DATA FOR THIS TASK:
--

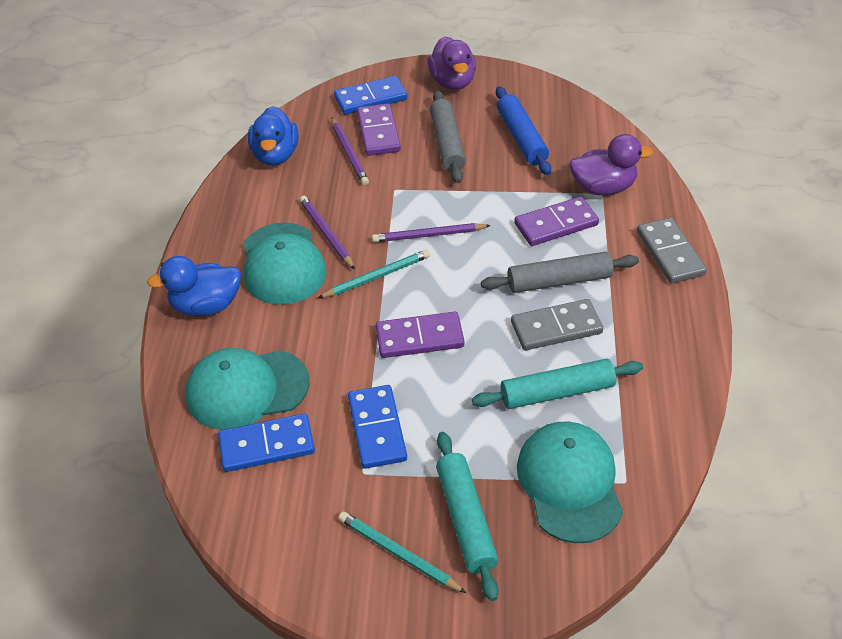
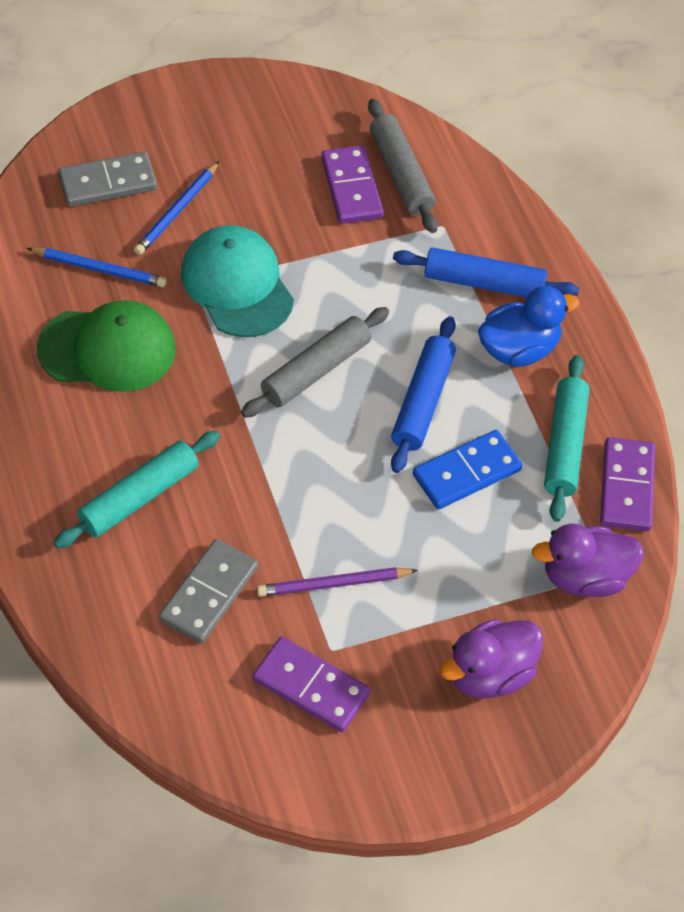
blue domino: 3 -> 1
blue duck: 2 -> 1
blue pencil: 0 -> 2
blue rolling pin: 1 -> 2
green cap: 0 -> 1
purple pencil: 3 -> 1
turquoise cap: 3 -> 1
turquoise pencil: 2 -> 0

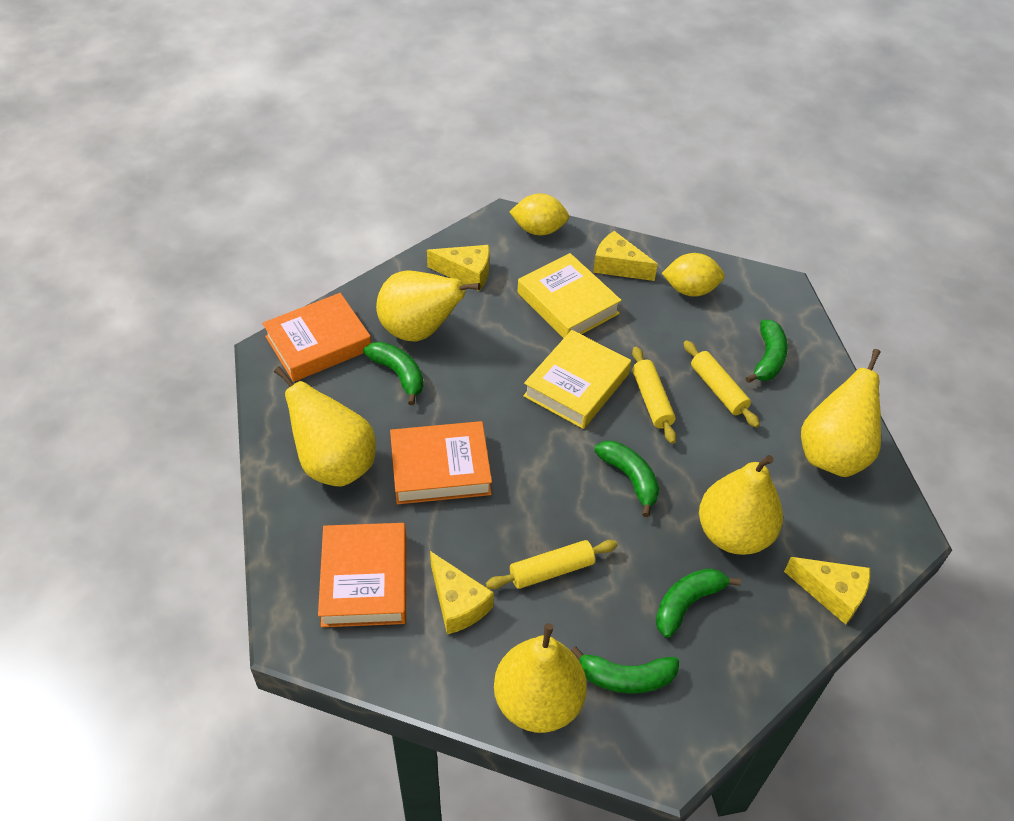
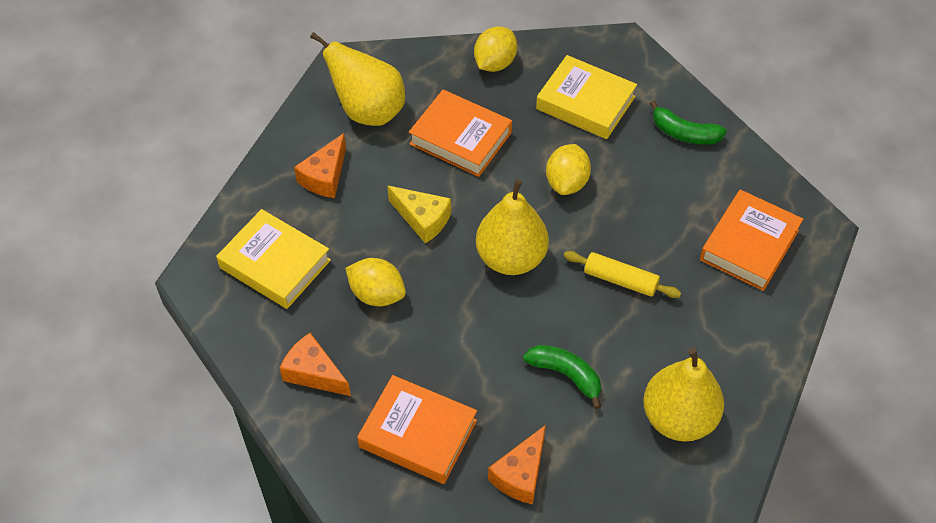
green banana: 5 -> 2
orange cheese: 0 -> 3
yellow cheese: 4 -> 1
yellow lemon: 2 -> 3
yellow pear: 5 -> 3
yellow rolling pin: 3 -> 1

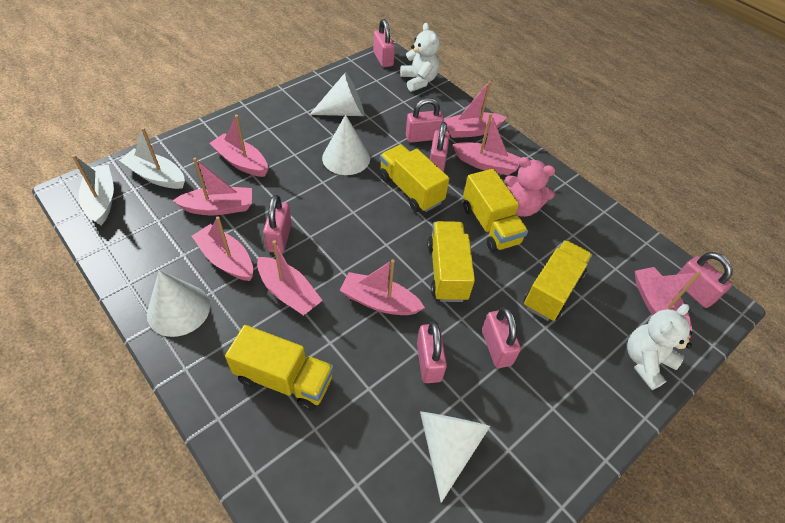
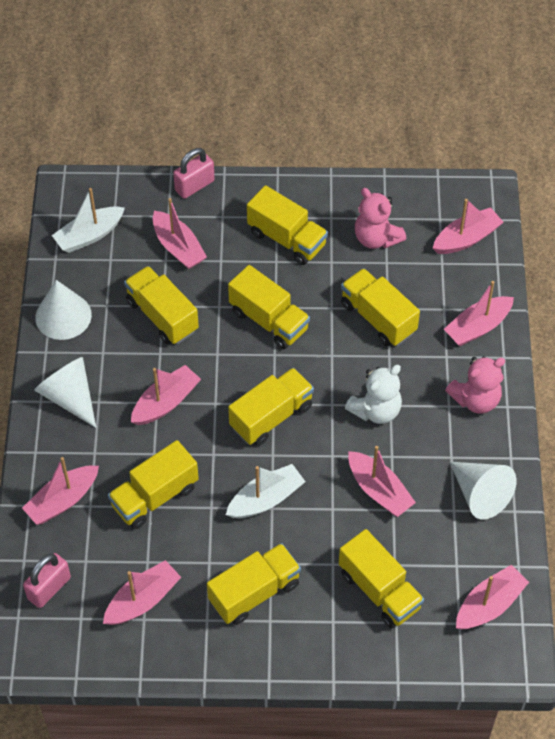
pink padlock: 7 -> 2
pink teddy bear: 1 -> 2
white cone: 4 -> 3
white teddy bear: 2 -> 1
yellow truck: 5 -> 8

--

WHAT YOU NEED TO DO: Every line from the one containing "blue pencil: 0 -> 2" through the last line of the data, both included, is to be repeated exactly; the pictures are to be left out.

RESPONSE TO THE TASK:
blue pencil: 0 -> 2
blue rolling pin: 1 -> 2
green cap: 0 -> 1
purple pencil: 3 -> 1
turquoise cap: 3 -> 1
turquoise pencil: 2 -> 0

green banana: 5 -> 2
orange cheese: 0 -> 3
yellow cheese: 4 -> 1
yellow lemon: 2 -> 3
yellow pear: 5 -> 3
yellow rolling pin: 3 -> 1

pink padlock: 7 -> 2
pink teddy bear: 1 -> 2
white cone: 4 -> 3
white teddy bear: 2 -> 1
yellow truck: 5 -> 8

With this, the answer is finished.